In every line of the records, look for "claw", then report how many lines have it and nothing else.

- _Listed entries_:
::::::

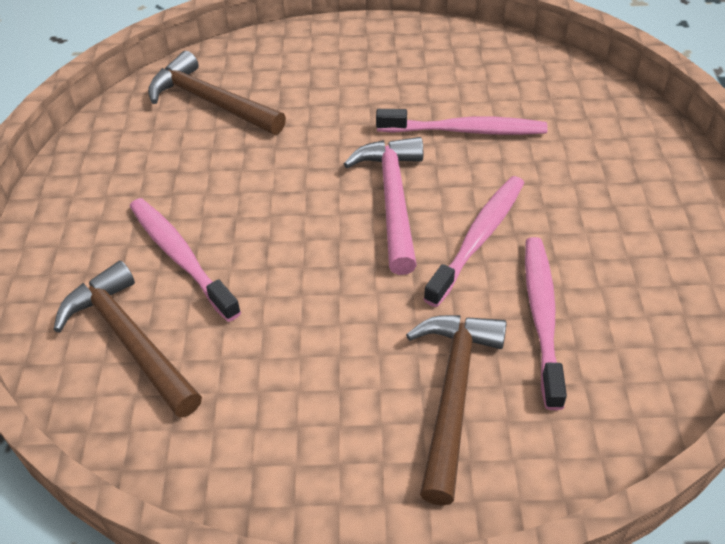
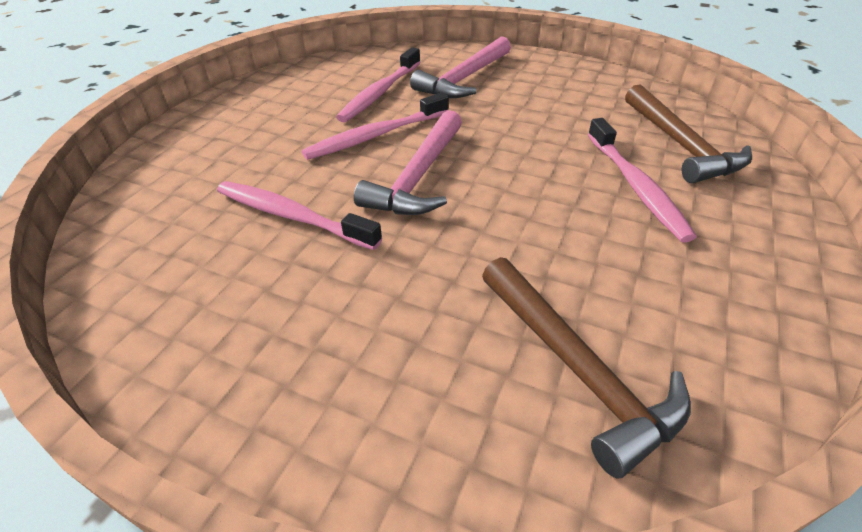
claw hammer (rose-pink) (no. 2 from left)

::::::

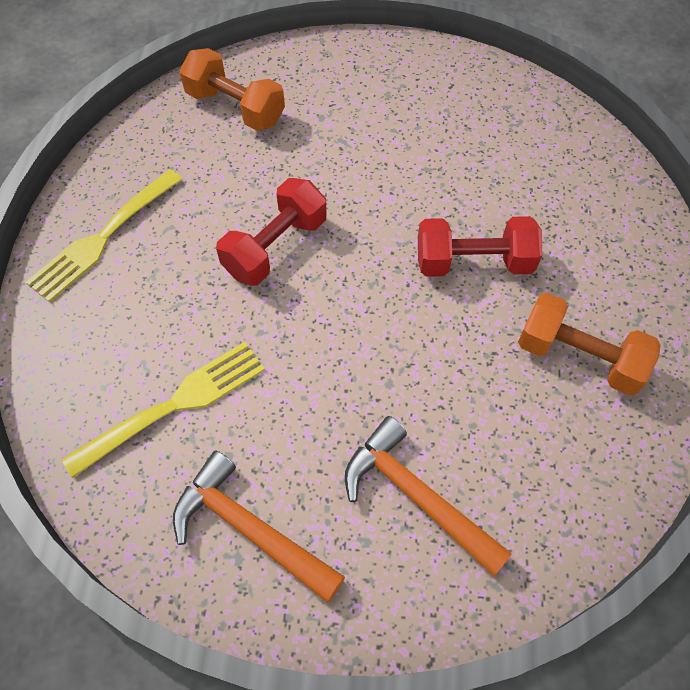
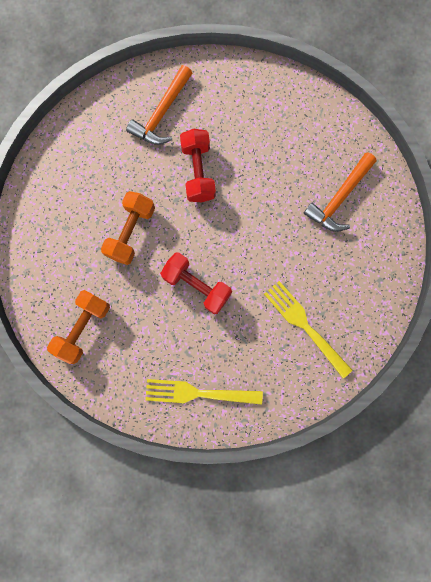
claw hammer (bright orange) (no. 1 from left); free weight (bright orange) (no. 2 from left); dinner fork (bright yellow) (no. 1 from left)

::::::

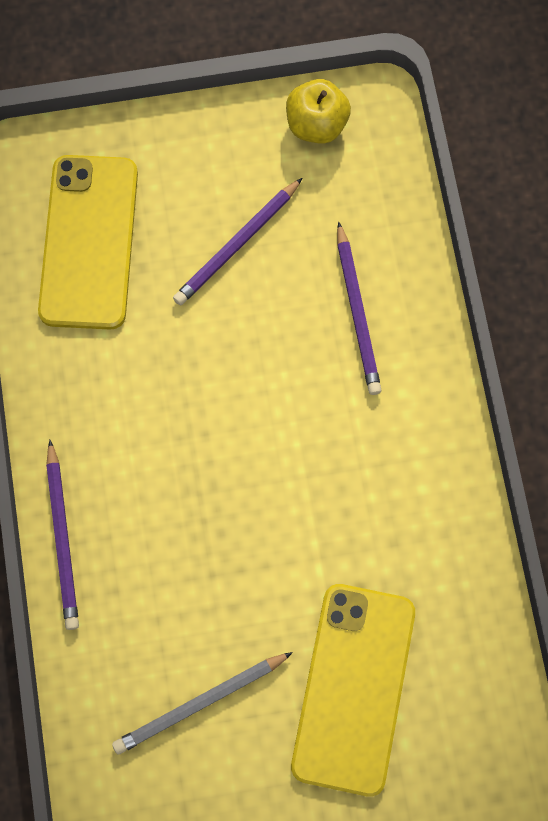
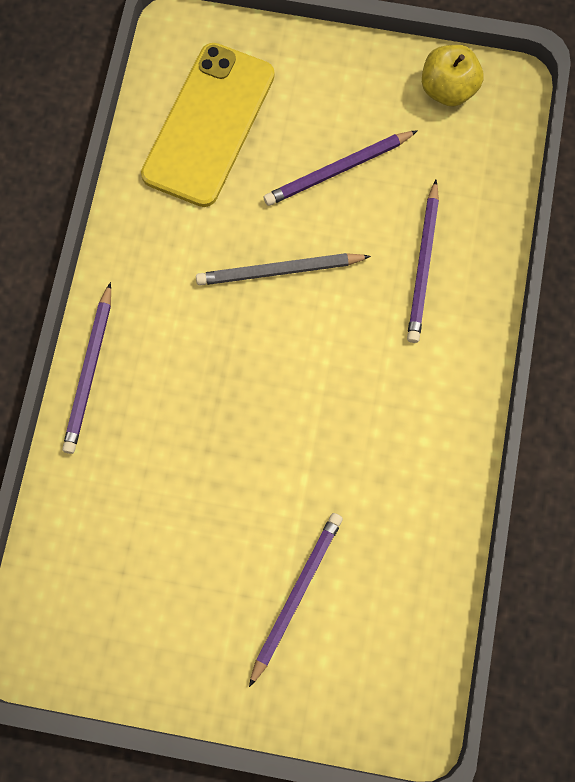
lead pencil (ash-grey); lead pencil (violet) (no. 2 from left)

::::::

- _Result_:
2